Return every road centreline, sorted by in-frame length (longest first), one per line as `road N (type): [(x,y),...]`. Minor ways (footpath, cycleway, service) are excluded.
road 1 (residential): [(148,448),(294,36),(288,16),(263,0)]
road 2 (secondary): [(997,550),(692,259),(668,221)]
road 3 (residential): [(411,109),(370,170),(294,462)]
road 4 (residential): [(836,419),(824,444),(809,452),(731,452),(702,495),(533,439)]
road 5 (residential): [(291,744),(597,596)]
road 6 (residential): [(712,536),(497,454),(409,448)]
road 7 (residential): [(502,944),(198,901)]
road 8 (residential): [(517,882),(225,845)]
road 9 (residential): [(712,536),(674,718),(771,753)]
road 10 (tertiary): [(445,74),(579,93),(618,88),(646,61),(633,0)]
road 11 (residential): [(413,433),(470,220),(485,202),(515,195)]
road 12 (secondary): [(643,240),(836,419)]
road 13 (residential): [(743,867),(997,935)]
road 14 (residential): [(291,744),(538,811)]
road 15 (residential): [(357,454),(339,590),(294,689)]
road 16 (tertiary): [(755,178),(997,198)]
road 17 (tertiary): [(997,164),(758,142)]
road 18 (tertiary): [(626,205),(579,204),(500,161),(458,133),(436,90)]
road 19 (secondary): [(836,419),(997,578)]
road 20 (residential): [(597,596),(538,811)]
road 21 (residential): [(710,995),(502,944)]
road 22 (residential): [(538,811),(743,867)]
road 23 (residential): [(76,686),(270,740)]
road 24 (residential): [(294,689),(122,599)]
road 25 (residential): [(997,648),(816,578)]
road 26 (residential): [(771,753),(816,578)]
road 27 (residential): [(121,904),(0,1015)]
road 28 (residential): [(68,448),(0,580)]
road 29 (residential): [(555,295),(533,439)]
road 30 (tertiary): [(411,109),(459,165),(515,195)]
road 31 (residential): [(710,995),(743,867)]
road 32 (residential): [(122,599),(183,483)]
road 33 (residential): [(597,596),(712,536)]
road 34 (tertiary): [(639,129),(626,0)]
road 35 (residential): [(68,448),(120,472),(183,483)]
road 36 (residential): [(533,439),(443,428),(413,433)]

———

> **Work to complete**
From the first record to the last, print each one exactly.

> **Answer to this exercise**
Return every road centreline, sorted by in-frame length (longest first), one per line as `road N (type): [(x,y),...]`. Minor ways (footpath, cycleway, service) are excluded.
road 1 (residential): [(148,448),(294,36),(288,16),(263,0)]
road 2 (secondary): [(997,550),(692,259),(668,221)]
road 3 (residential): [(411,109),(370,170),(294,462)]
road 4 (residential): [(836,419),(824,444),(809,452),(731,452),(702,495),(533,439)]
road 5 (residential): [(291,744),(597,596)]
road 6 (residential): [(712,536),(497,454),(409,448)]
road 7 (residential): [(502,944),(198,901)]
road 8 (residential): [(517,882),(225,845)]
road 9 (residential): [(712,536),(674,718),(771,753)]
road 10 (tertiary): [(445,74),(579,93),(618,88),(646,61),(633,0)]
road 11 (residential): [(413,433),(470,220),(485,202),(515,195)]
road 12 (secondary): [(643,240),(836,419)]
road 13 (residential): [(743,867),(997,935)]
road 14 (residential): [(291,744),(538,811)]
road 15 (residential): [(357,454),(339,590),(294,689)]
road 16 (tertiary): [(755,178),(997,198)]
road 17 (tertiary): [(997,164),(758,142)]
road 18 (tertiary): [(626,205),(579,204),(500,161),(458,133),(436,90)]
road 19 (secondary): [(836,419),(997,578)]
road 20 (residential): [(597,596),(538,811)]
road 21 (residential): [(710,995),(502,944)]
road 22 (residential): [(538,811),(743,867)]
road 23 (residential): [(76,686),(270,740)]
road 24 (residential): [(294,689),(122,599)]
road 25 (residential): [(997,648),(816,578)]
road 26 (residential): [(771,753),(816,578)]
road 27 (residential): [(121,904),(0,1015)]
road 28 (residential): [(68,448),(0,580)]
road 29 (residential): [(555,295),(533,439)]
road 30 (tertiary): [(411,109),(459,165),(515,195)]
road 31 (residential): [(710,995),(743,867)]
road 32 (residential): [(122,599),(183,483)]
road 33 (residential): [(597,596),(712,536)]
road 34 (tertiary): [(639,129),(626,0)]
road 35 (residential): [(68,448),(120,472),(183,483)]
road 36 (residential): [(533,439),(443,428),(413,433)]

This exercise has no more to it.